- [YOUR ASSIGNMENT]: In the listing below, locate the lines bearing the word "shelving". Copy every one of them.

- [MATERIAL SUPPLIED]:
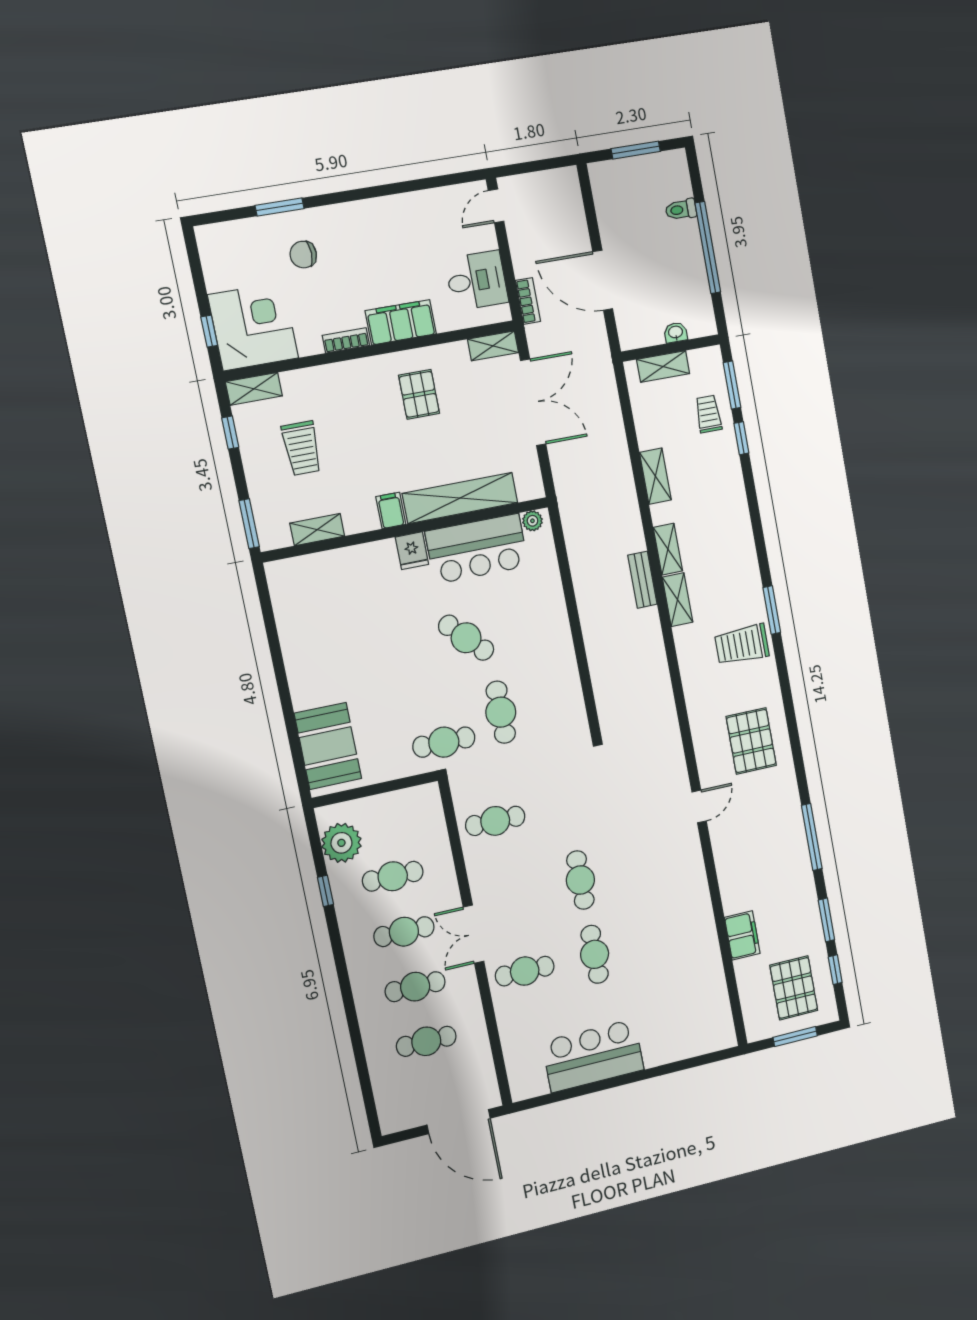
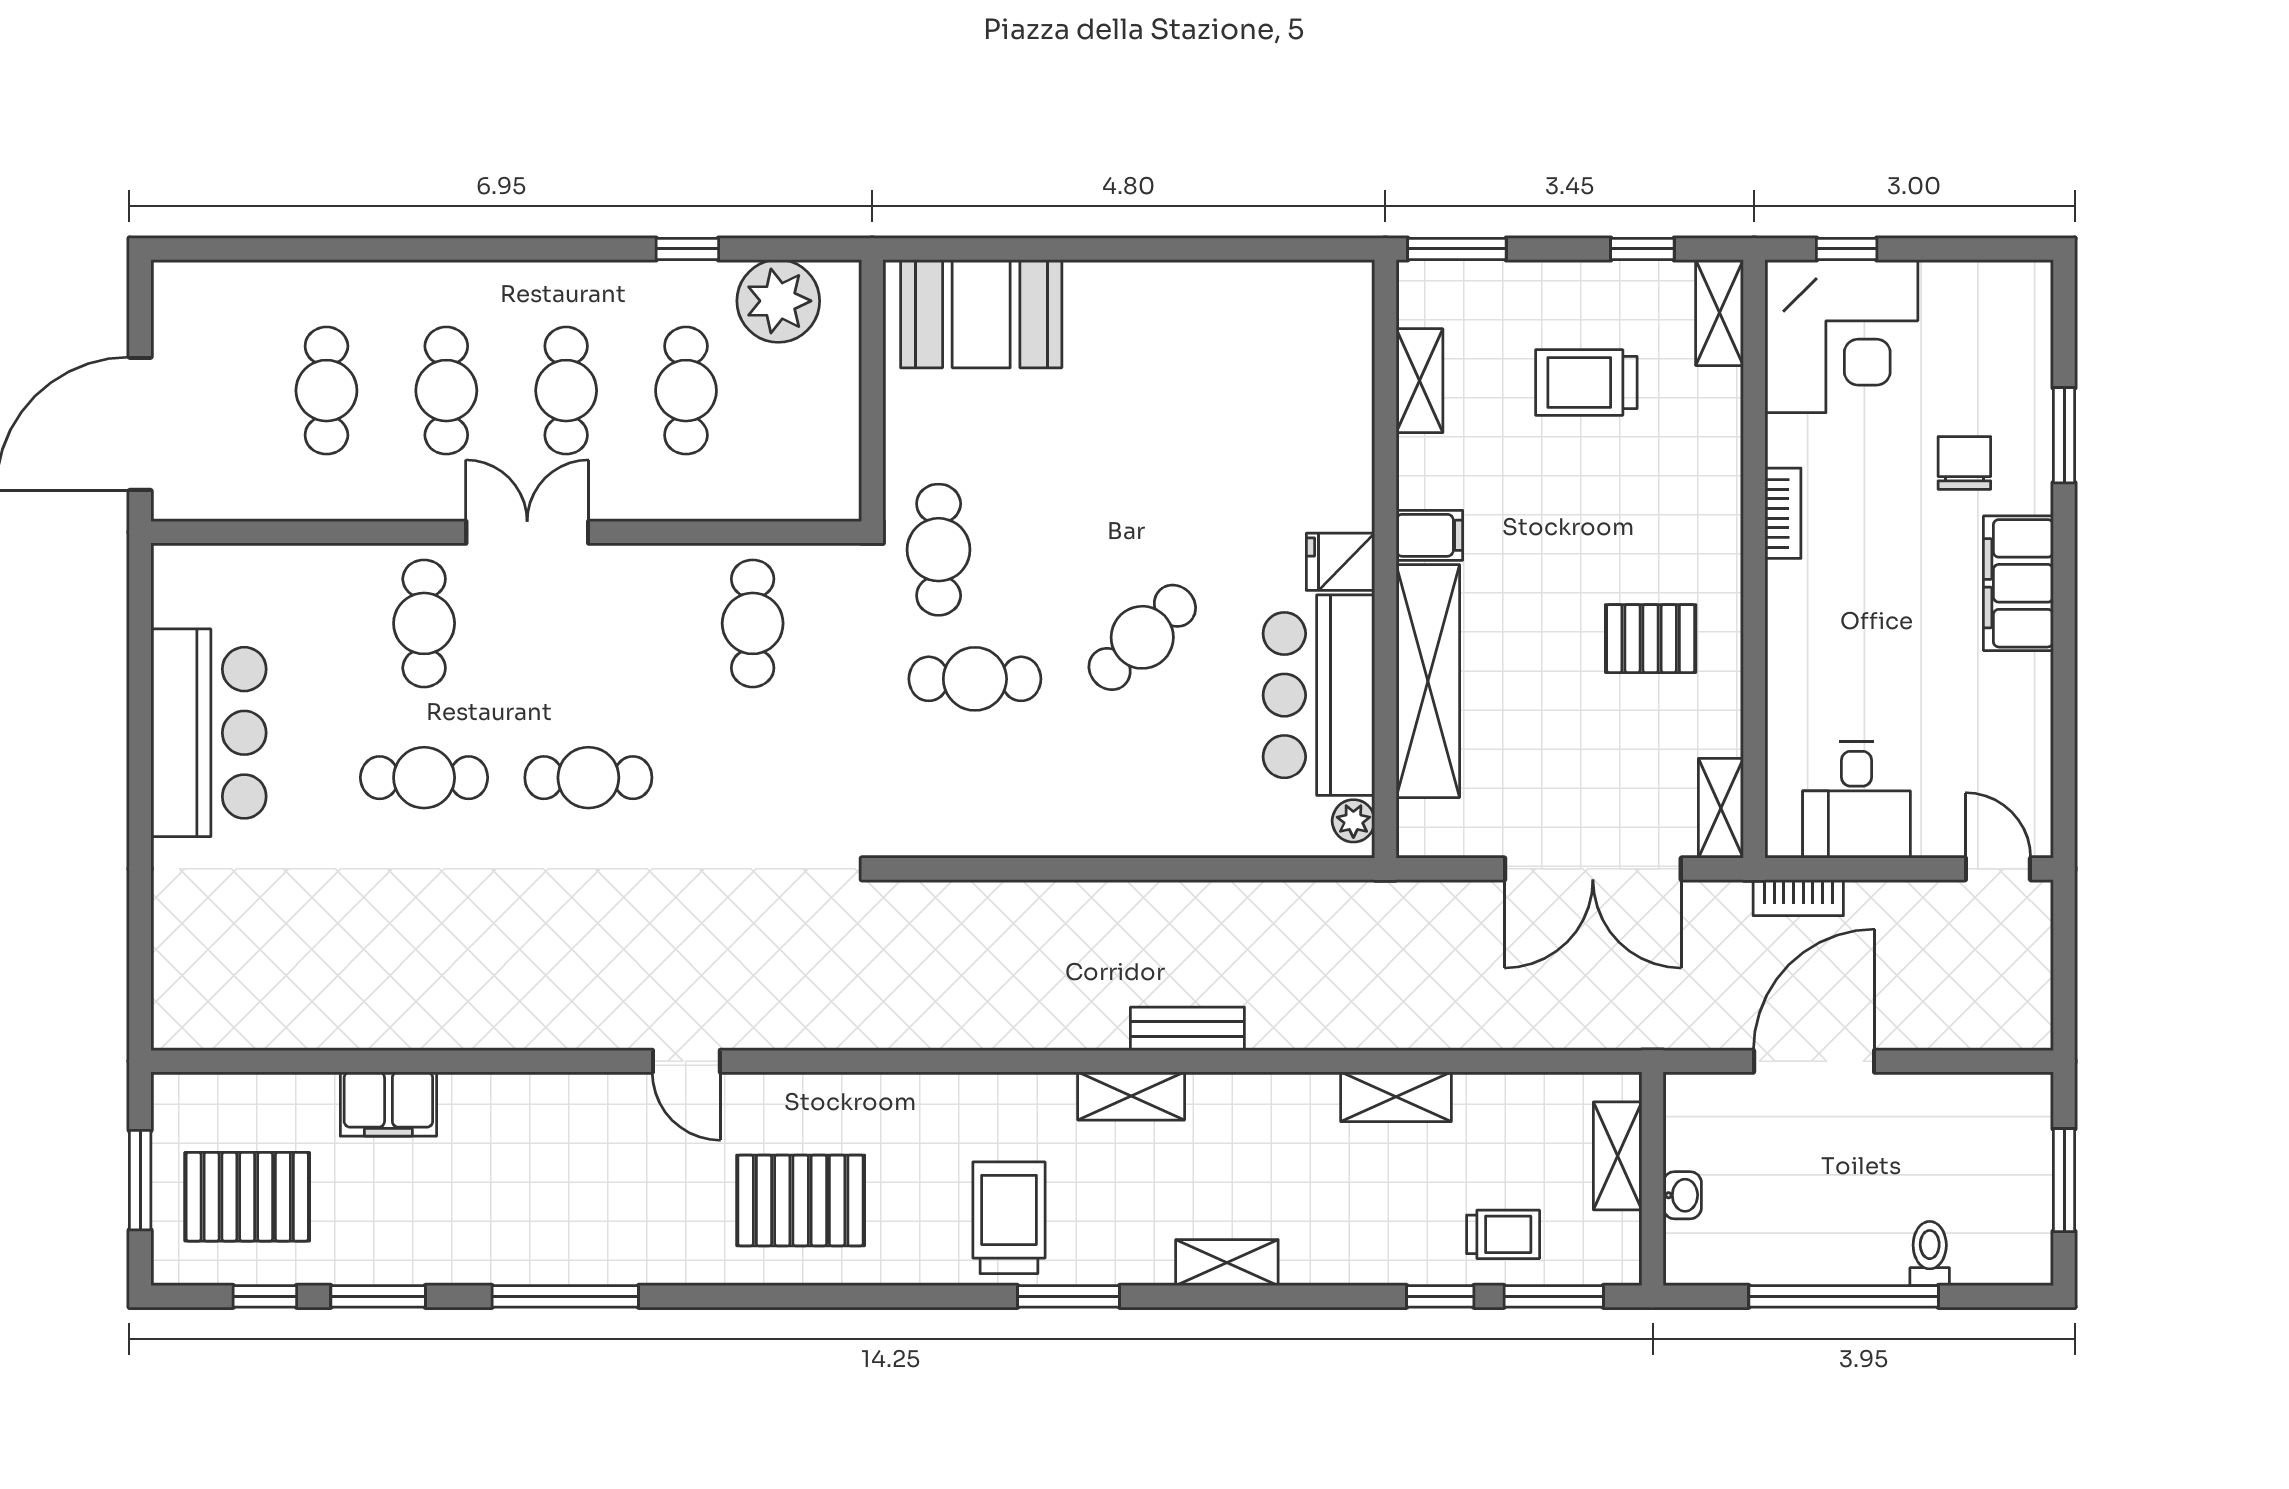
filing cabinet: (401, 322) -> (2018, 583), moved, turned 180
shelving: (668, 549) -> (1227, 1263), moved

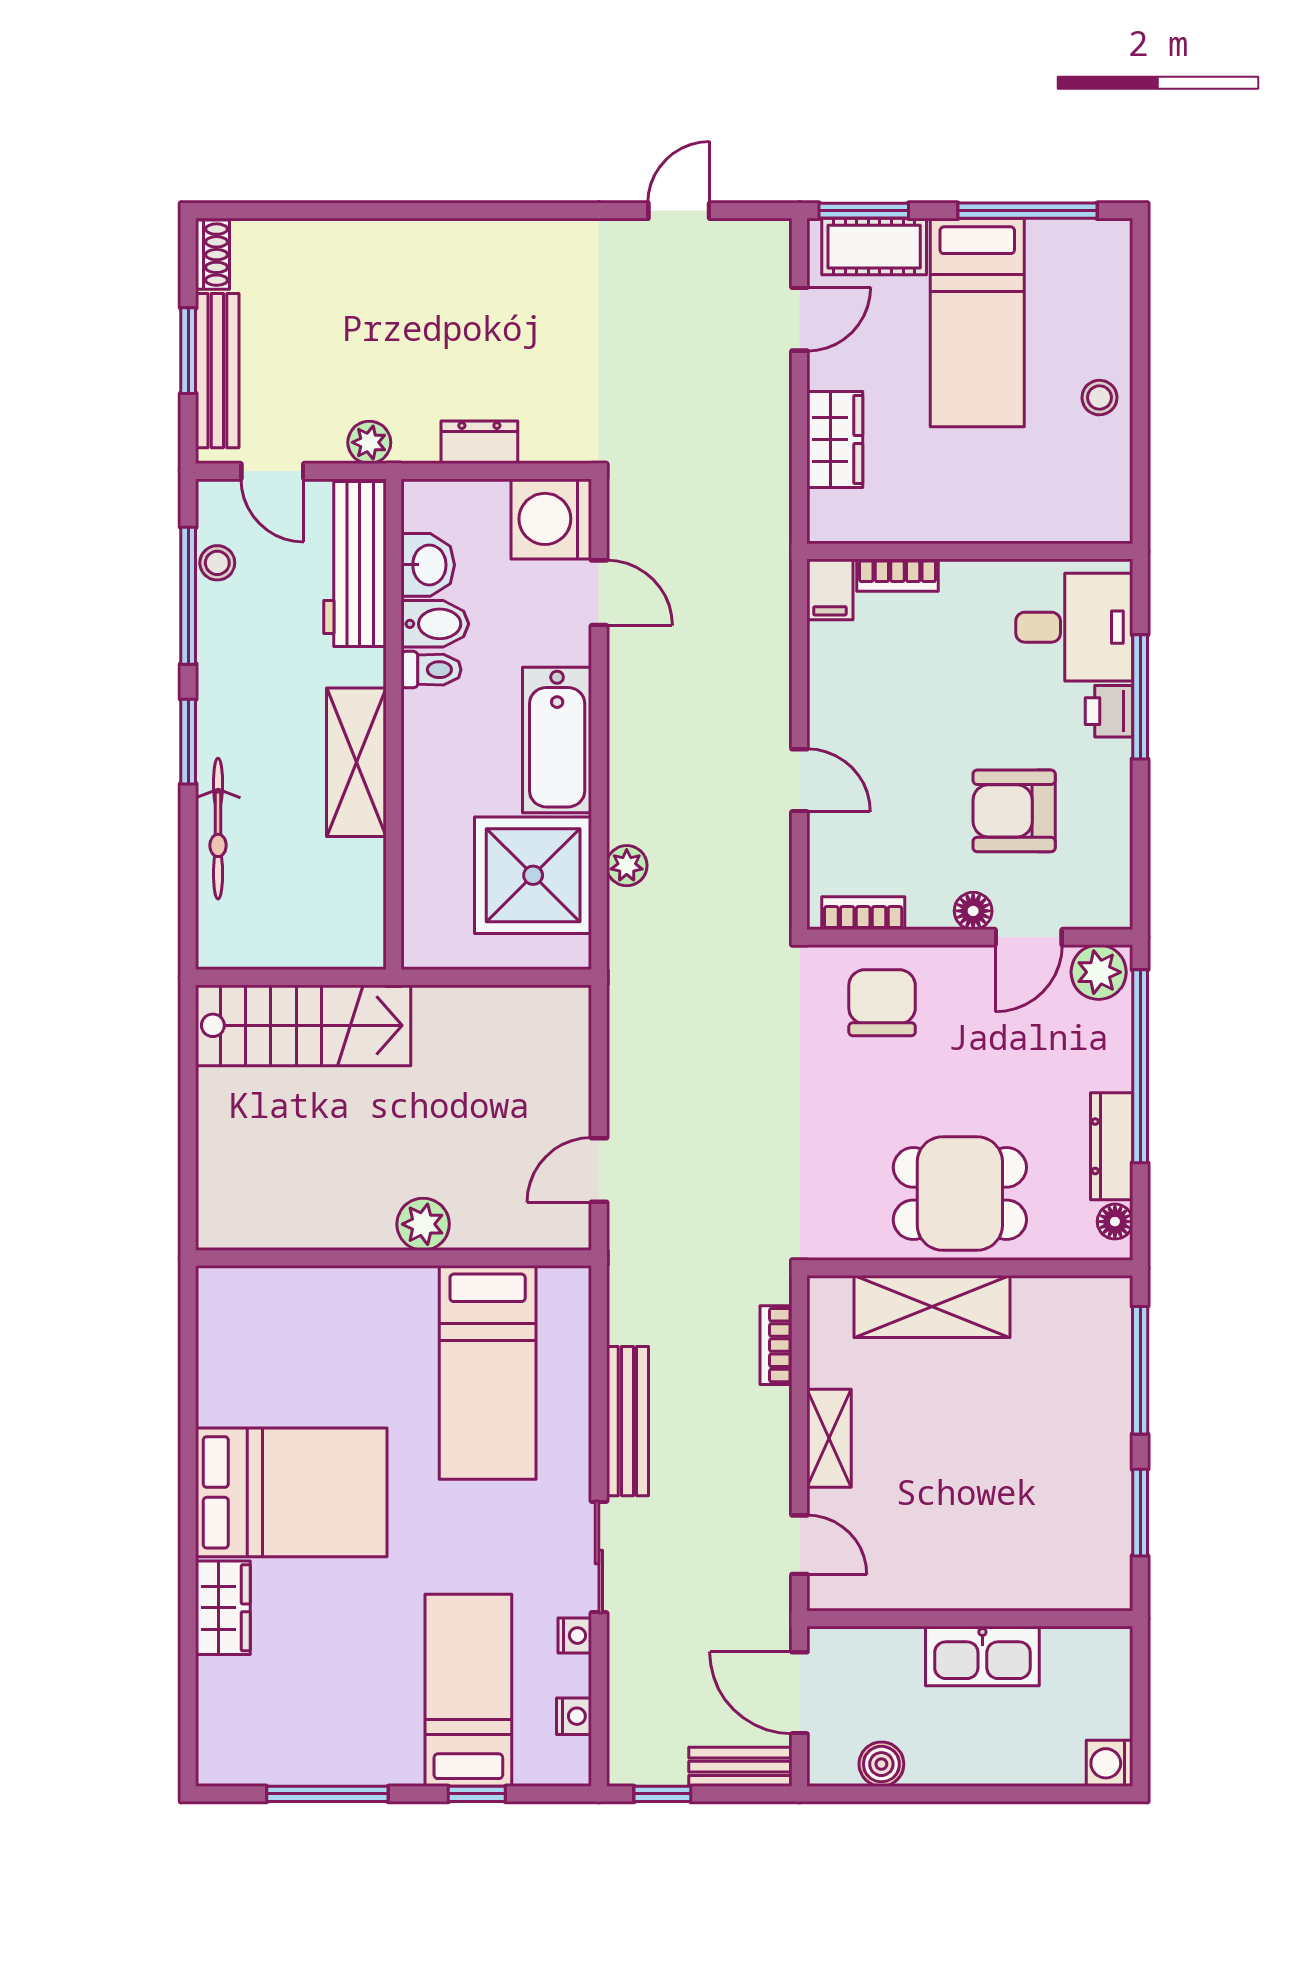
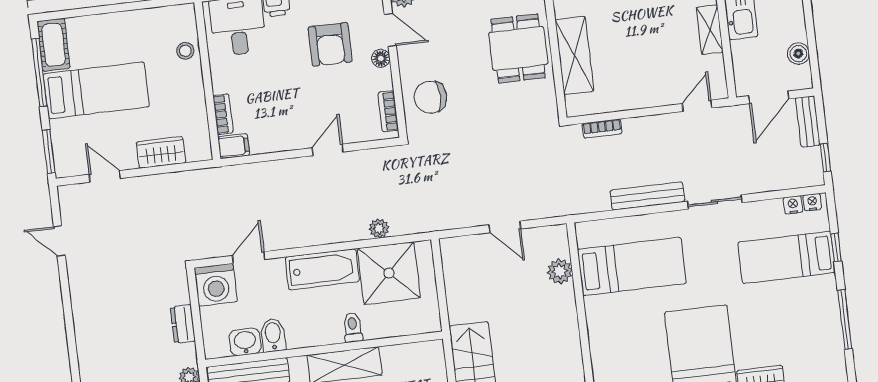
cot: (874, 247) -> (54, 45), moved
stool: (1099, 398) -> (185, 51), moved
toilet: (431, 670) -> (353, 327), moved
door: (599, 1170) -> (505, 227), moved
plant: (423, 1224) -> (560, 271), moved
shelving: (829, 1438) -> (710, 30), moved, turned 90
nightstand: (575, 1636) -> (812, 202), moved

- [ANSWER SPACE]:
shelving: (668, 549) -> (1227, 1263), moved
shelving: (829, 1438) -> (710, 30), moved, turned 90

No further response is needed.